▶ [WORK INSTRUCTIONS]
Lines outside the range are not wanted. Give again exactly the lines between the line holding "type=relocated; before=DarkBrownToyFish; pos1=533,235;" and the line holding "type=relocated; before=VioletStar; pos1=722,276;", inclusive, from the listing below.

▶ [LISTED ENTRIES]
▼

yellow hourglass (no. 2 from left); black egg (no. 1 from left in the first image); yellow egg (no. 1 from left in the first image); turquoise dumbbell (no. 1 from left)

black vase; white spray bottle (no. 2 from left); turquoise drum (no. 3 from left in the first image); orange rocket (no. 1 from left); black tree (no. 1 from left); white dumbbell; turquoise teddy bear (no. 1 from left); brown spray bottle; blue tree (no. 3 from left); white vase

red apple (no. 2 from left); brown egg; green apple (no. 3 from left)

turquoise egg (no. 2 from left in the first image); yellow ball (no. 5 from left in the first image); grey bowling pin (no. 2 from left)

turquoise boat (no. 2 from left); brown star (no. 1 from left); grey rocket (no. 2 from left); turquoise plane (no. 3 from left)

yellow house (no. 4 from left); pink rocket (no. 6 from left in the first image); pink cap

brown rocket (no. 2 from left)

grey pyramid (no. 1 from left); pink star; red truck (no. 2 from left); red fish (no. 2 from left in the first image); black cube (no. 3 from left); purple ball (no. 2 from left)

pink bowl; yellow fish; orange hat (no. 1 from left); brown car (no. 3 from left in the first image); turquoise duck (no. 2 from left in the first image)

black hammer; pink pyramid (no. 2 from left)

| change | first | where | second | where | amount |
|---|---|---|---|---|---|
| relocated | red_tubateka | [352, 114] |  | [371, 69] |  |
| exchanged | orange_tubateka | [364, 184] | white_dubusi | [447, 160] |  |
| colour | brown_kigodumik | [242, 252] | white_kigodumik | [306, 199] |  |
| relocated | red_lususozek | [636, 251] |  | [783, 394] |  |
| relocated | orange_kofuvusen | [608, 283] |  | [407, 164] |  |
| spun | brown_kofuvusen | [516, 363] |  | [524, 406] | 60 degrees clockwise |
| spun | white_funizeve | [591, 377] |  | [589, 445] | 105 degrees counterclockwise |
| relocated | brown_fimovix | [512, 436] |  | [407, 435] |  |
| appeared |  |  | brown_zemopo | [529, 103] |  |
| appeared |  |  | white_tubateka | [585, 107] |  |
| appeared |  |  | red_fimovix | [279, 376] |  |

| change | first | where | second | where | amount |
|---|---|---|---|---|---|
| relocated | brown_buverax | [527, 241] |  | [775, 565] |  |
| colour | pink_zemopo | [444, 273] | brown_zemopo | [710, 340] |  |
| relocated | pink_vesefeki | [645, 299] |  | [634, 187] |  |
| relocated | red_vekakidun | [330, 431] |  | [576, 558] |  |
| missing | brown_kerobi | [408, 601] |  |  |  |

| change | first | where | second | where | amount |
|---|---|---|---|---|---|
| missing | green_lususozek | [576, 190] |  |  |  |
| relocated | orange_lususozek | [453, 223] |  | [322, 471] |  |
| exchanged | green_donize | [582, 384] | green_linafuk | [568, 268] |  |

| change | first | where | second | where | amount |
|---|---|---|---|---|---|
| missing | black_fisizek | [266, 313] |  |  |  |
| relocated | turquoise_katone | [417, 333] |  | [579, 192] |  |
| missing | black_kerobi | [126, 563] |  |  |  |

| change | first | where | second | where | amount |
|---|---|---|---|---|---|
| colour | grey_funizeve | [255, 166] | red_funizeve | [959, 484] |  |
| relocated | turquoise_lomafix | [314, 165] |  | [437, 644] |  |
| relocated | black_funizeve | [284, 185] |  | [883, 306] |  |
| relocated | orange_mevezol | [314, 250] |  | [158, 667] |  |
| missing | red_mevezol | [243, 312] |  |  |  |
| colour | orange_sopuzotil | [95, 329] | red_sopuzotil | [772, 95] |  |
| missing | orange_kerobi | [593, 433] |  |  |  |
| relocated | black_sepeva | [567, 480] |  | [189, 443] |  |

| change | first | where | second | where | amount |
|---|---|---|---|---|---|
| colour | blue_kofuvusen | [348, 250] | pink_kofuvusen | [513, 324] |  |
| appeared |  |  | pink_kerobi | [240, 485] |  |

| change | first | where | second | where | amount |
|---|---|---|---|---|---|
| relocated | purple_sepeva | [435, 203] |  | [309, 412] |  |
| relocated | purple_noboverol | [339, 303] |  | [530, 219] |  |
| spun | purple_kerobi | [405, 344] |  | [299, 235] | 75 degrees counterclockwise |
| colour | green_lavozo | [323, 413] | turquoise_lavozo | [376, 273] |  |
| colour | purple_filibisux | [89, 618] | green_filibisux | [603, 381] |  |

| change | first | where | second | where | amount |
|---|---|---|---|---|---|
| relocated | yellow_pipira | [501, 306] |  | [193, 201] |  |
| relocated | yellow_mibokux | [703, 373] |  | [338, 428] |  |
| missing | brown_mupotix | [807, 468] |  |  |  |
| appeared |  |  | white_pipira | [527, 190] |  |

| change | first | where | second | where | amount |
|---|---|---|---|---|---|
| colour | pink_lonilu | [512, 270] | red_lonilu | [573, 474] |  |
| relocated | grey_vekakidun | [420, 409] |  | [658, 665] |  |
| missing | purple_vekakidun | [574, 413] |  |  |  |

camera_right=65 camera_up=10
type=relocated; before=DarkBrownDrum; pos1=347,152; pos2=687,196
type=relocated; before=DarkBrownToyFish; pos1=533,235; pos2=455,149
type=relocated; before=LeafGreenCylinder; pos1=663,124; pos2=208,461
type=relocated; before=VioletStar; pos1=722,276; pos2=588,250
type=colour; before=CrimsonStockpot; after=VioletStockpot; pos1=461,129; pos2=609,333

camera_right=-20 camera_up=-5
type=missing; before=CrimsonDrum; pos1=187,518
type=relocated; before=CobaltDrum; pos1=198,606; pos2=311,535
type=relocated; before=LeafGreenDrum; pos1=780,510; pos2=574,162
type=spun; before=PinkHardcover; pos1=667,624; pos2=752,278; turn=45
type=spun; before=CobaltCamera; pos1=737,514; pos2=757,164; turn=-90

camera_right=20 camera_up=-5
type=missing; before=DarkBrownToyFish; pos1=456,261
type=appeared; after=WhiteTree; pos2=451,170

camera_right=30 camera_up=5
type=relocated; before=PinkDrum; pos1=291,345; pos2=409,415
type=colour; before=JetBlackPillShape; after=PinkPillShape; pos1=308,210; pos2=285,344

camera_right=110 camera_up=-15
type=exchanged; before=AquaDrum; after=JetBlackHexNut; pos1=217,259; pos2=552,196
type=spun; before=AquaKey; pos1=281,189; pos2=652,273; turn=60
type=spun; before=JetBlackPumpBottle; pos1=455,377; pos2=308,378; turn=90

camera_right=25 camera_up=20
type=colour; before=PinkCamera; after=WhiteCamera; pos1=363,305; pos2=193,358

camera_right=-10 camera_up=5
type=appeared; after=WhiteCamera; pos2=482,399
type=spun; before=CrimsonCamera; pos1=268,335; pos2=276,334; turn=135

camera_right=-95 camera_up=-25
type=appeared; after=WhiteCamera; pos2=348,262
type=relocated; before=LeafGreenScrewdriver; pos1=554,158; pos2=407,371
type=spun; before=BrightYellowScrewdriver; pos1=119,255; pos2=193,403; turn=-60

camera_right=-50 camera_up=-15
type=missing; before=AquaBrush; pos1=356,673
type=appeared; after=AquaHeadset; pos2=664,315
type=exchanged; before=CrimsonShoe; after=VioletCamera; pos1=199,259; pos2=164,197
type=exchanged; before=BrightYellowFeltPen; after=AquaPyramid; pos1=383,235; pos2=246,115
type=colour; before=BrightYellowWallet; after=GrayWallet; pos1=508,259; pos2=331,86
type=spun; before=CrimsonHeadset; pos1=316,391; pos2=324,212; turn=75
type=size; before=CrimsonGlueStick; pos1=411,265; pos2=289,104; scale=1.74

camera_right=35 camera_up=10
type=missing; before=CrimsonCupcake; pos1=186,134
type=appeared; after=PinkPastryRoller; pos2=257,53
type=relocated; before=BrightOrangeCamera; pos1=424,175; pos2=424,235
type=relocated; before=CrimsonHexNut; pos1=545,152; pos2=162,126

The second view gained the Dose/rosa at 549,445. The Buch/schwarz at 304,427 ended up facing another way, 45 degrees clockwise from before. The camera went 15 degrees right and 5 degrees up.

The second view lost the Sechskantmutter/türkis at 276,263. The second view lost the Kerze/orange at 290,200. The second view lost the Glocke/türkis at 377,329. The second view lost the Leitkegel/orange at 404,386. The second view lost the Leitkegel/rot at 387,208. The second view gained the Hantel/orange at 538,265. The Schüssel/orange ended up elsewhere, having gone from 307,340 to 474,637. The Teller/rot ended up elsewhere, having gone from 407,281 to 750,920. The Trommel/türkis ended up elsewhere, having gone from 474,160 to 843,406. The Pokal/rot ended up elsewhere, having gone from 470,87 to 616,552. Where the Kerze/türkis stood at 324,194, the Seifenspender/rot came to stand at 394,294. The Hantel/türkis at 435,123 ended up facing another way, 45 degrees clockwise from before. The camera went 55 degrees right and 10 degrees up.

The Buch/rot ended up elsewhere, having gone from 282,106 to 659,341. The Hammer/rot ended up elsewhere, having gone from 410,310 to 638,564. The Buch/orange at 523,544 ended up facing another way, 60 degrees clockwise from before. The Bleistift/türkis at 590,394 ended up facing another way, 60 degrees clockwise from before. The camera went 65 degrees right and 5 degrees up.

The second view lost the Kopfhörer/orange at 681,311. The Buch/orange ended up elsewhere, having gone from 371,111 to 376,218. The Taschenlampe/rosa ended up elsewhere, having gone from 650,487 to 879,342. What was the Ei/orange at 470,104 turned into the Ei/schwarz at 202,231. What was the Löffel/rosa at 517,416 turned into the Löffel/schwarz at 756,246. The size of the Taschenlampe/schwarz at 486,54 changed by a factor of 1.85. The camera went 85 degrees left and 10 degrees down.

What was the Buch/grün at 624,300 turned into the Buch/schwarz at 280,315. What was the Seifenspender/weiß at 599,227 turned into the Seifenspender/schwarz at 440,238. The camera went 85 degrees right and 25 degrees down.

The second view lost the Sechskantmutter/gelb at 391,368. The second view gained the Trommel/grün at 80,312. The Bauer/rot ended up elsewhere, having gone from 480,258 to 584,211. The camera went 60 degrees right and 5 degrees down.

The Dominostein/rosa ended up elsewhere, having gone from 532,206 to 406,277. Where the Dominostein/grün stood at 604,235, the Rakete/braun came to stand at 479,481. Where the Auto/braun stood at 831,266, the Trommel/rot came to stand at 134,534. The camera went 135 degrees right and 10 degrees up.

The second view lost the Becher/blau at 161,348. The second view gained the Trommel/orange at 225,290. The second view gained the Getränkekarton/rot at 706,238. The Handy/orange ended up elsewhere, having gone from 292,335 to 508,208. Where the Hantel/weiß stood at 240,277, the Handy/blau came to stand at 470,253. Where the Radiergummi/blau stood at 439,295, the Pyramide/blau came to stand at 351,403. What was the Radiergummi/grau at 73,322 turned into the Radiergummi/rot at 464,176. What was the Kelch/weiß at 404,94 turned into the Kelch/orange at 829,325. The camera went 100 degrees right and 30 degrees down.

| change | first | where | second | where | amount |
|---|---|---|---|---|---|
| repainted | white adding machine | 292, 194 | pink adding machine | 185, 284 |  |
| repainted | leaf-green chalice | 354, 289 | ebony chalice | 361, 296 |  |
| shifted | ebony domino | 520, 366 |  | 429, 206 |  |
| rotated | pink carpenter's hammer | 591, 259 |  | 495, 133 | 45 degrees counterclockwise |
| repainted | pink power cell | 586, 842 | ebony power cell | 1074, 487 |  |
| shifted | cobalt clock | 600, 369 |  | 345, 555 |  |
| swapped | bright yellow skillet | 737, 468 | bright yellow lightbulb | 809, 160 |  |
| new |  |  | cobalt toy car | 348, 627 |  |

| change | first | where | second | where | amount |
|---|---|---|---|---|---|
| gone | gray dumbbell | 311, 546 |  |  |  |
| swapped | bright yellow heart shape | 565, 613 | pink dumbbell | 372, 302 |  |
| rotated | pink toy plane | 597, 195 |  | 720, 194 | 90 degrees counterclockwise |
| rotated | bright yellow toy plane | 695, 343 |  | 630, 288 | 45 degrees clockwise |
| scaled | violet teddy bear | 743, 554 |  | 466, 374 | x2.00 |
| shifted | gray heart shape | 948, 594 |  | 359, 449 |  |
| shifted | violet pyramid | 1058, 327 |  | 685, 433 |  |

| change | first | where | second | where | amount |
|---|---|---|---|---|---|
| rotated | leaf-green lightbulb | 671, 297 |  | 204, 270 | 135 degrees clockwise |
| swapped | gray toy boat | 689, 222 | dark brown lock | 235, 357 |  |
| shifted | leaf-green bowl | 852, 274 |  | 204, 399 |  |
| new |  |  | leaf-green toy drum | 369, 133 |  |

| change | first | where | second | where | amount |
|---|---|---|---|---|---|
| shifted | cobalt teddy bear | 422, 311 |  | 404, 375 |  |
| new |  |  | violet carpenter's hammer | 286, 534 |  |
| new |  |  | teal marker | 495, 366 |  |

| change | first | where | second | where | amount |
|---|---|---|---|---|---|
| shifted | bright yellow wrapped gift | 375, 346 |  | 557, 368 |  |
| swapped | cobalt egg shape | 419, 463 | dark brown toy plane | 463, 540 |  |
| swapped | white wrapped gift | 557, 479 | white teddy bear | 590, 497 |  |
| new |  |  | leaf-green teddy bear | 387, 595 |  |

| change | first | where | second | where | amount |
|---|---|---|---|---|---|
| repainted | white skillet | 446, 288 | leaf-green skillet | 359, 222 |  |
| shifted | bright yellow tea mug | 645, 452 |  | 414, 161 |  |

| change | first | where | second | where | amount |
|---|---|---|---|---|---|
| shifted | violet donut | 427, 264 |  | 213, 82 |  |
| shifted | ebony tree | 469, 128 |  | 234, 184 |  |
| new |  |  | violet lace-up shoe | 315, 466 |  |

▲

▶ [RESPONSE FOR THIS EXERCISE]
type=relocated; before=DarkBrownToyFish; pos1=533,235; pos2=455,149
type=relocated; before=LeafGreenCylinder; pos1=663,124; pos2=208,461
type=relocated; before=VioletStar; pos1=722,276; pos2=588,250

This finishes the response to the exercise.